Dataset Start Marker
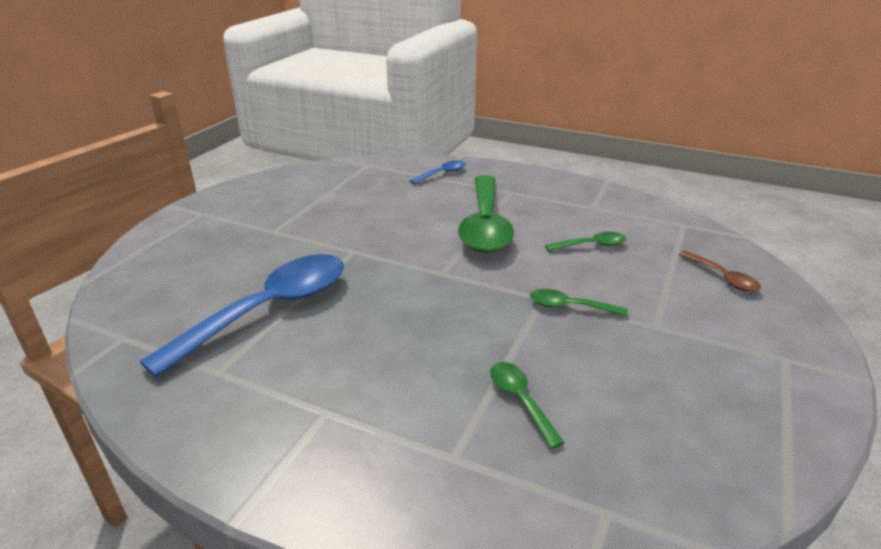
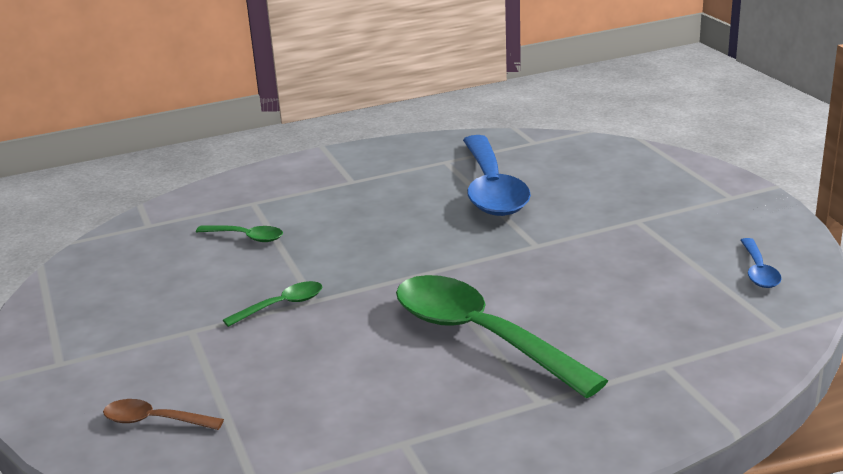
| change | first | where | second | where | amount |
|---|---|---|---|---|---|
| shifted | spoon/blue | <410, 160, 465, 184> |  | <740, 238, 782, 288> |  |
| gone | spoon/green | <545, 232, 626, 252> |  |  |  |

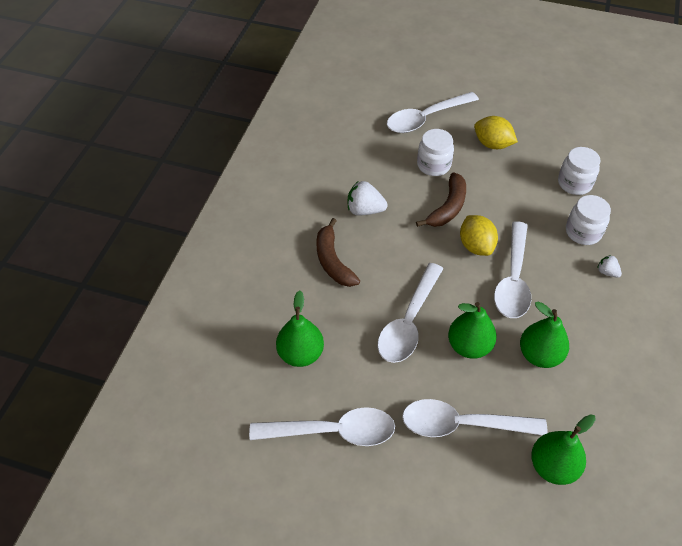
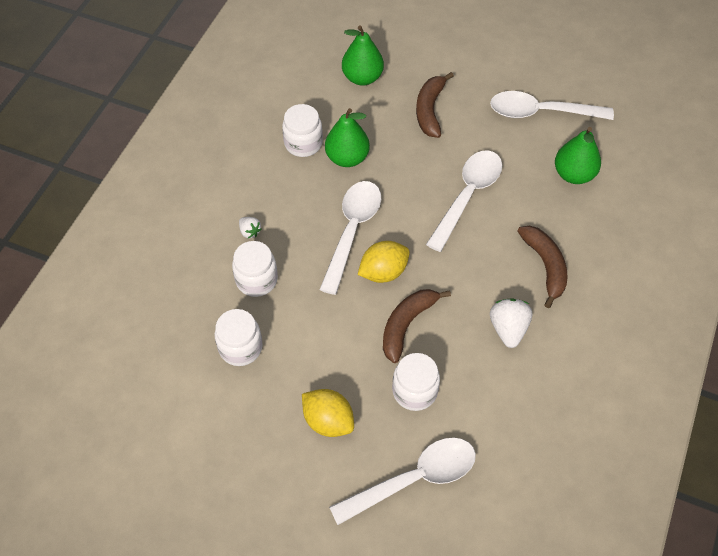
| change | first | where | second | where | amount |
|---|---|---|---|---|---|
| new |  |  | jar/white | <282, 104, 323, 157> |  |
| rotated | lemon/yellow | <460, 215, 498, 256> |  | <358, 241, 410, 283> | 75 degrees clockwise |
| swapped | spoon/white | <402, 399, 547, 437> | banana/brown | <416, 72, 454, 138> |  |
| rotated | strawberry/white | <348, 181, 388, 216> |  | <490, 298, 532, 348> | 105 degrees counterclockwise |
| gone | pear/green | <448, 302, 497, 359> |  |  |  |

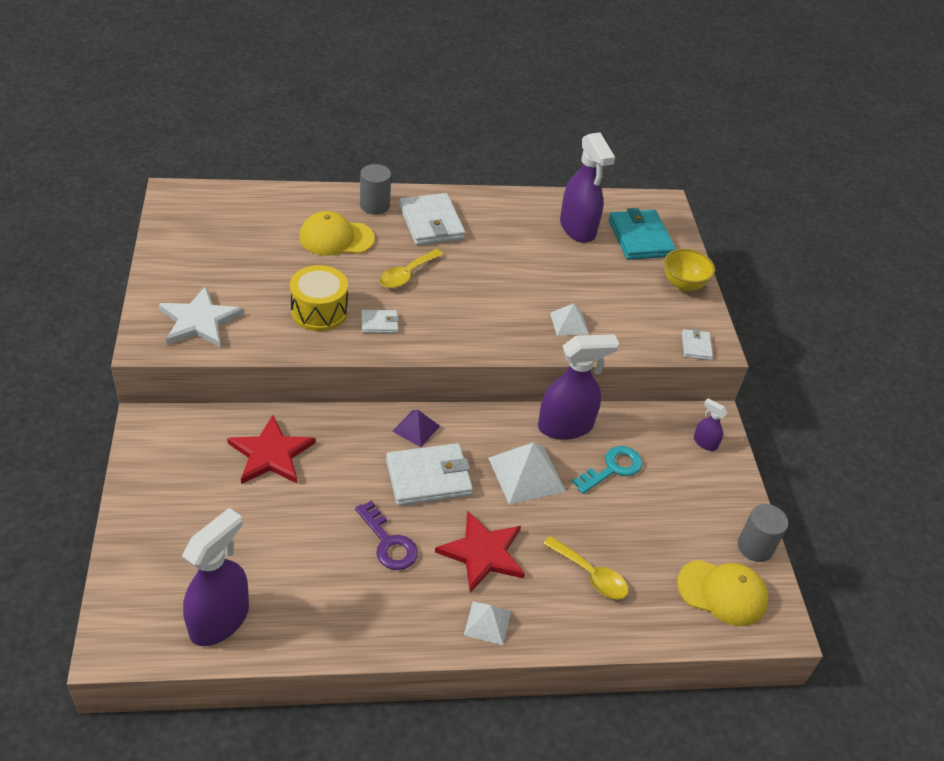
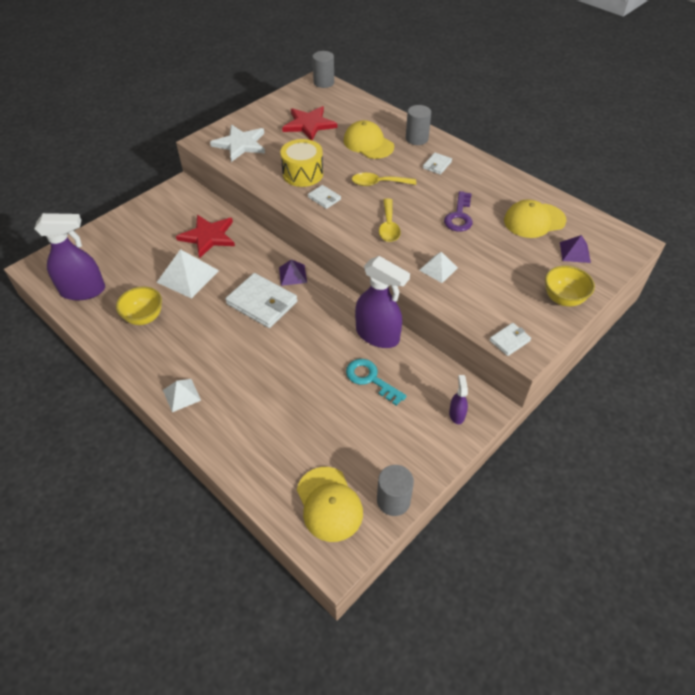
| change | first | where | second | where | amount |
|---|---|---|---|---|---|
| new |  |  | bowl/yellow | <116, 286, 162, 325> |  |
| shifted | pyramid/white | <488, 442, 566, 505> |  | <157, 249, 219, 299> |  |
| shifted | star/red | <435, 511, 525, 592> |  | <282, 106, 337, 140> |  |
| new |  |  | cylinder/grey | <312, 51, 334, 88> |  |
| rotated | key/turquoise | <572, 446, 642, 494> |  | <346, 359, 407, 406> | 150 degrees counterclockwise |
| shifted | spoon/yellow | <543, 536, 628, 599> |  | <379, 198, 401, 242> |  |
| scaled | wallet/white | <399, 193, 465, 245> |  | <423, 153, 452, 175> | x0.50 |
| shifted | key/purple | <355, 500, 418, 570> |  | <444, 191, 473, 231> |  |
| swapped | spray bottle/purple | <560, 132, 615, 243> | cap/yellow | <504, 199, 566, 238> |  |
| swapped | wallet/turquoise | <608, 208, 676, 260> | pyramid/purple | <560, 235, 591, 263> |  |

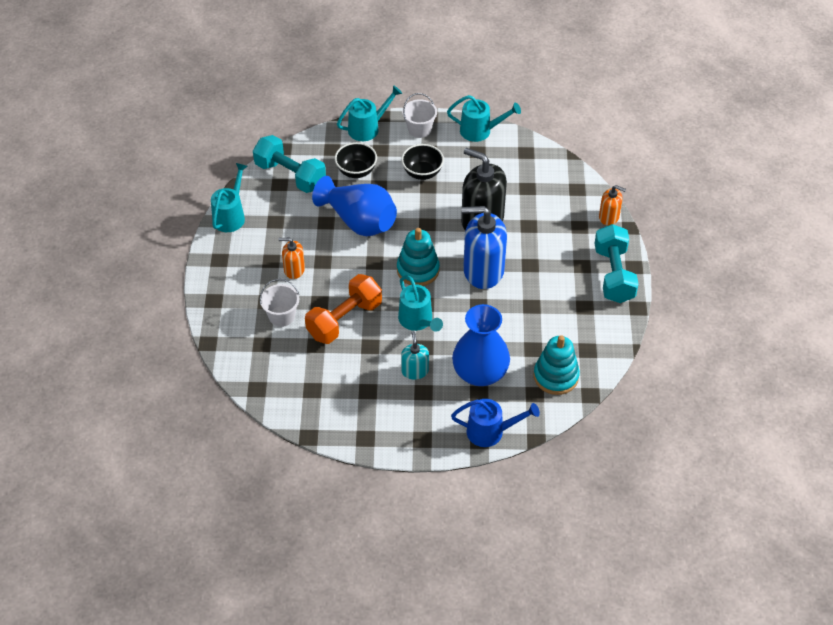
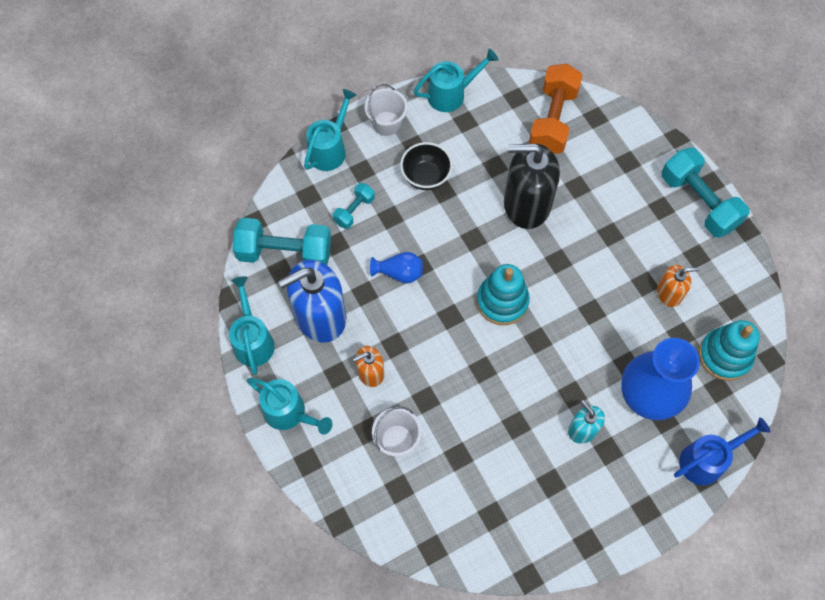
| change | first | where | second | where | amount |
|---|---|---|---|---|---|
| shifted | watering can/turquoise | <398, 275, 443, 332> |  | <247, 378, 332, 435> |  |
| shifted | soap dispenser/blue | <462, 206, 507, 289> |  | <278, 260, 346, 343> |  |
| swapped | bowl/black | <335, 142, 377, 178> | dumbbell/turquoise | <333, 183, 375, 229> |  |
| scaled | vase/blue | <312, 176, 397, 236> |  | <370, 252, 423, 284> | x0.49 |
| shifted | dumbbell/orange | <305, 274, 382, 344> |  | <529, 64, 583, 154> |  |
| shifted | soap dispenser/orange | <599, 185, 626, 226> |  | <657, 265, 699, 307> |  |

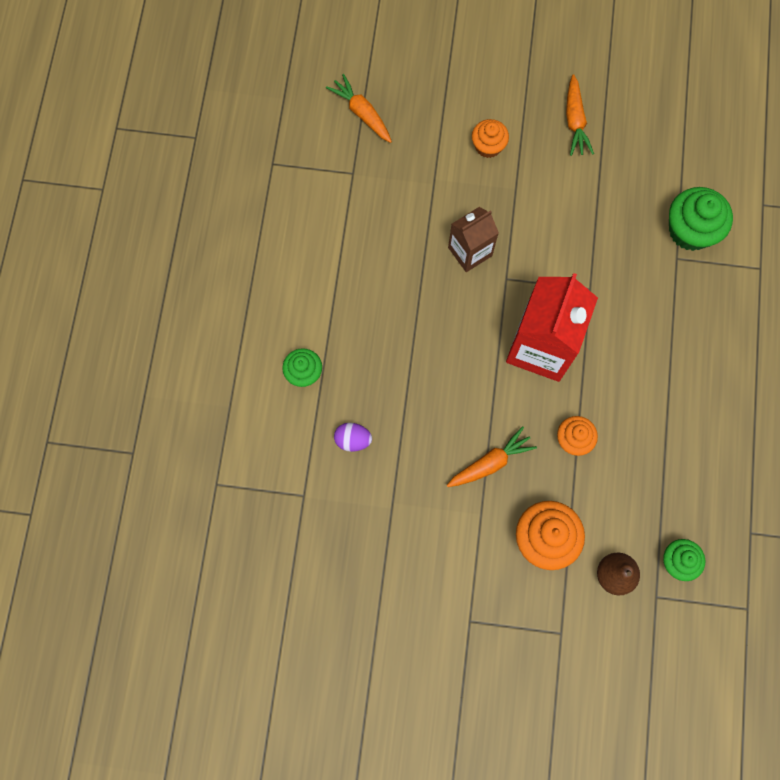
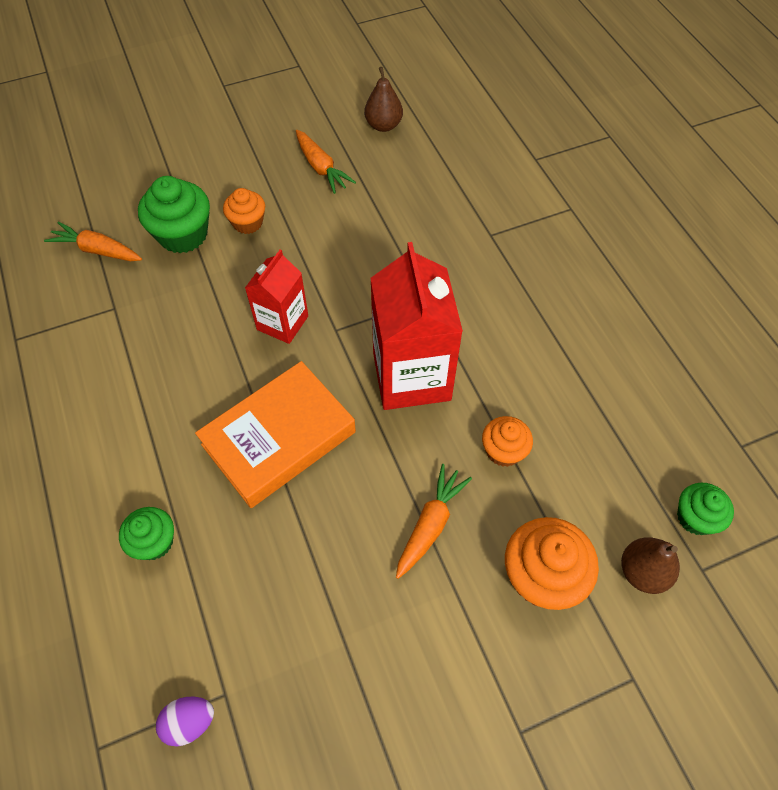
| change | first | where | second | where | amount |
|---|---|---|---|---|---|
| shifted | cupcake/green | <669, 187, 733, 251> |  | <138, 176, 210, 253> |  |
| shifted | egg/purple | <334, 423, 372, 452> |  | <156, 697, 214, 746> |  |
| new |  |  | book/orange | <195, 361, 356, 508> |  |
| repainted | carton/brown | <448, 207, 499, 272> | carton/red | <245, 250, 308, 344> |  |
| new |  |  | pear/brown | <364, 67, 403, 132> |  |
Dataset End Marker
Task requirements.
Scan the material for lines that hold the word "green", then say how many there are and nothing else.

Written solution.
3